> [YOUR OBJECTIVE] Set out exactly, line by line, the stretch of data below that begins at the line containing "R201: 1.5k (+12V, N004) -> 4.7k (+12V, N004)" and ends at the line containing "U213: NOT (in", with both ends kept.

══ SUPPLIED RECORDS

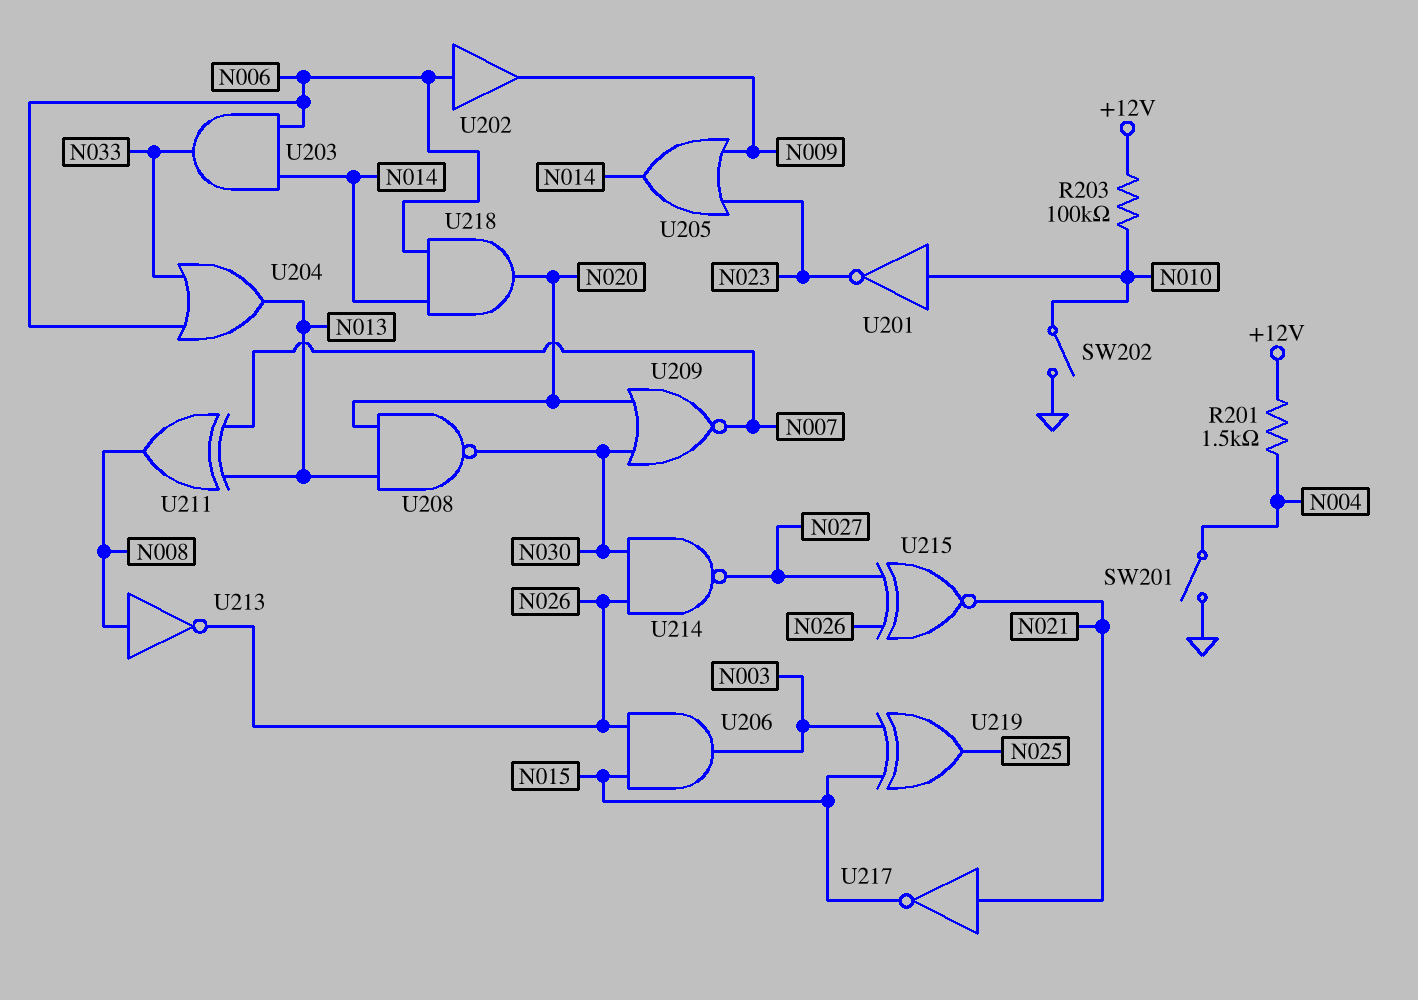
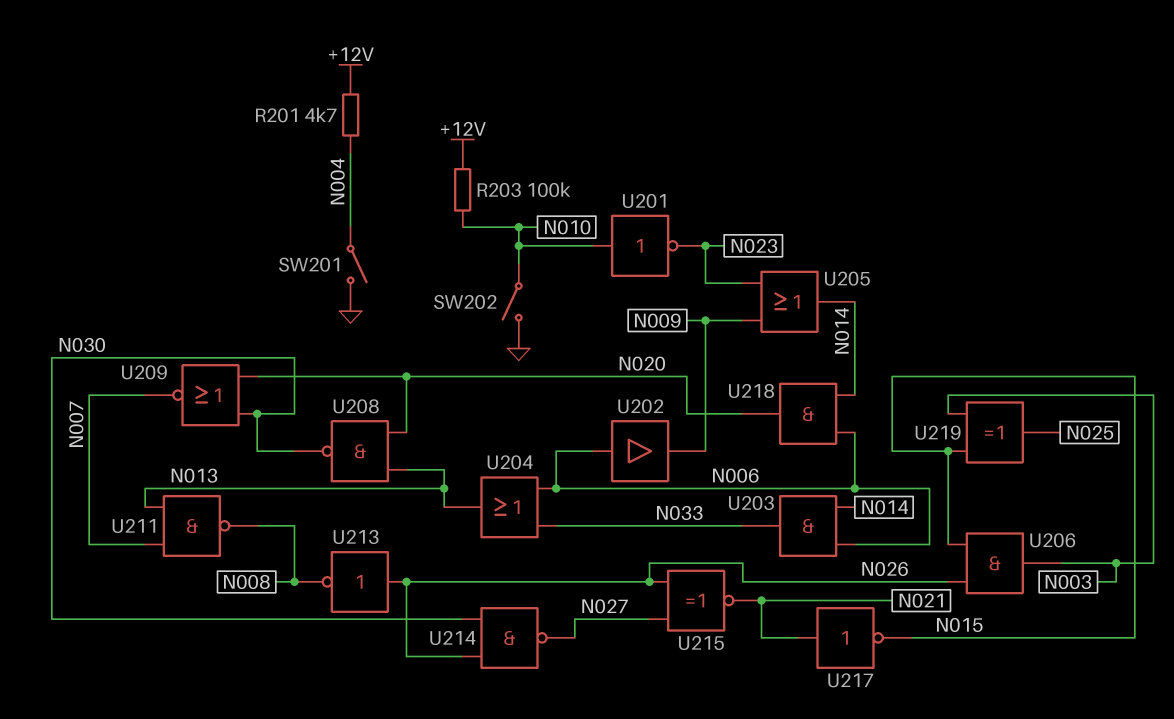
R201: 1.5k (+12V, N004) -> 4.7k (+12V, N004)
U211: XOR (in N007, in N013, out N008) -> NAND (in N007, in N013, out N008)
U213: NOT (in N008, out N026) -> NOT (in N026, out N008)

════
══ SUPPLIED RECORDS

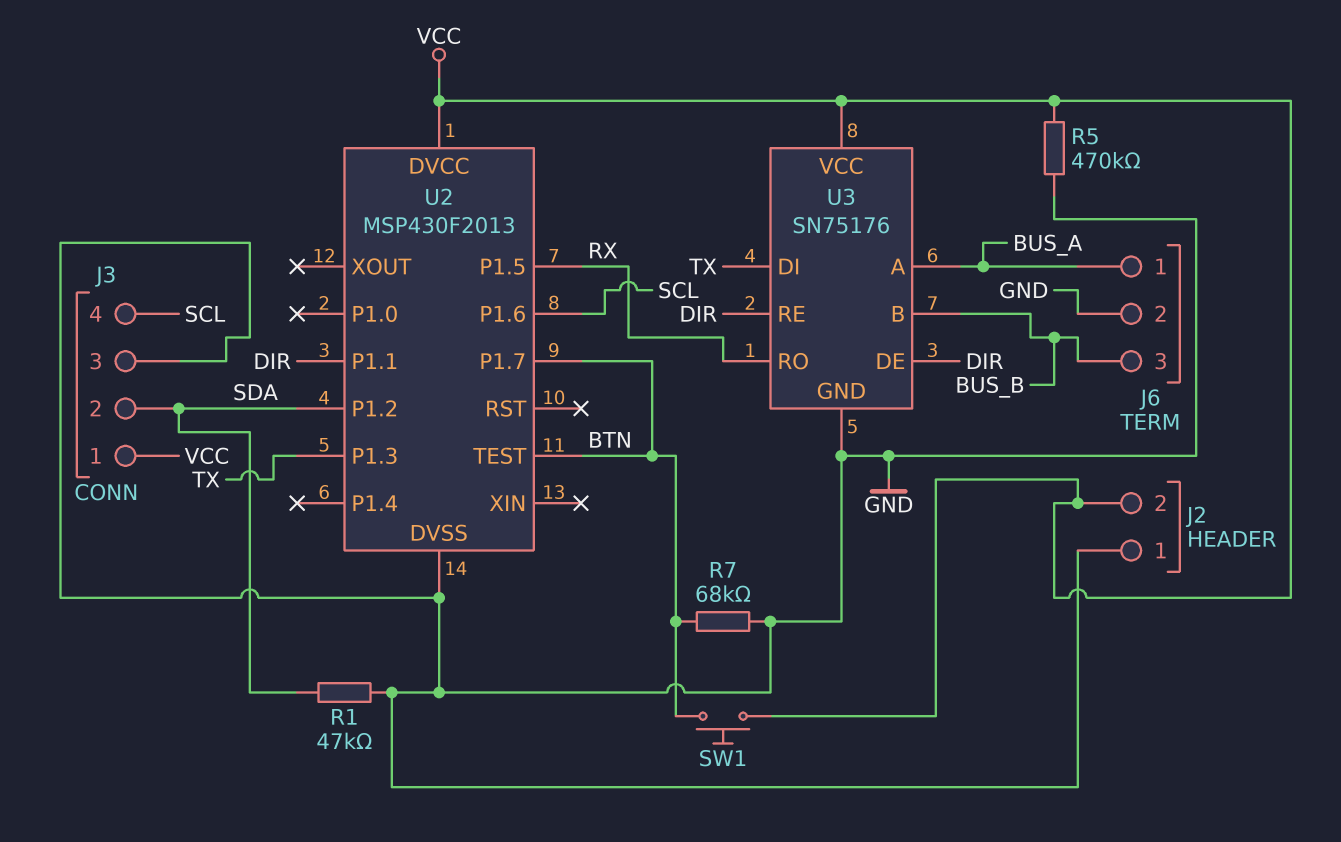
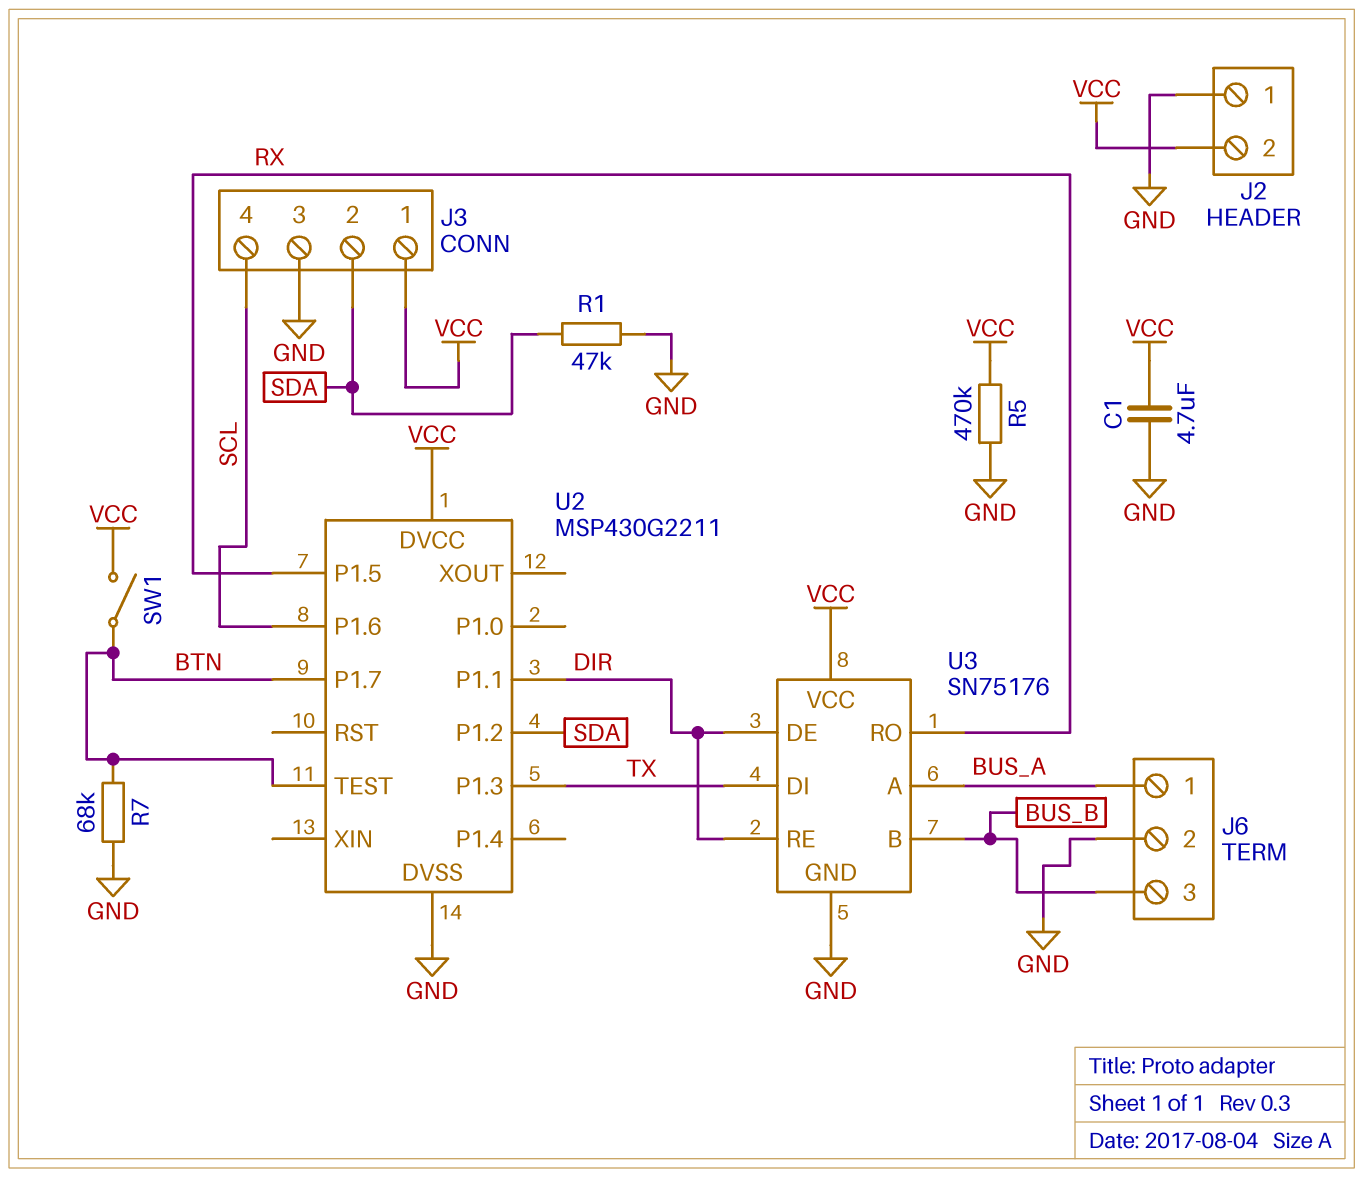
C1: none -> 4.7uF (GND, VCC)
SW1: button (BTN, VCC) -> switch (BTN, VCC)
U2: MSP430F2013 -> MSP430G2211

════

> [WRITTEN ANSWER]
R201: 1.5k (+12V, N004) -> 4.7k (+12V, N004)
U211: XOR (in N007, in N013, out N008) -> NAND (in N007, in N013, out N008)
U213: NOT (in N008, out N026) -> NOT (in N026, out N008)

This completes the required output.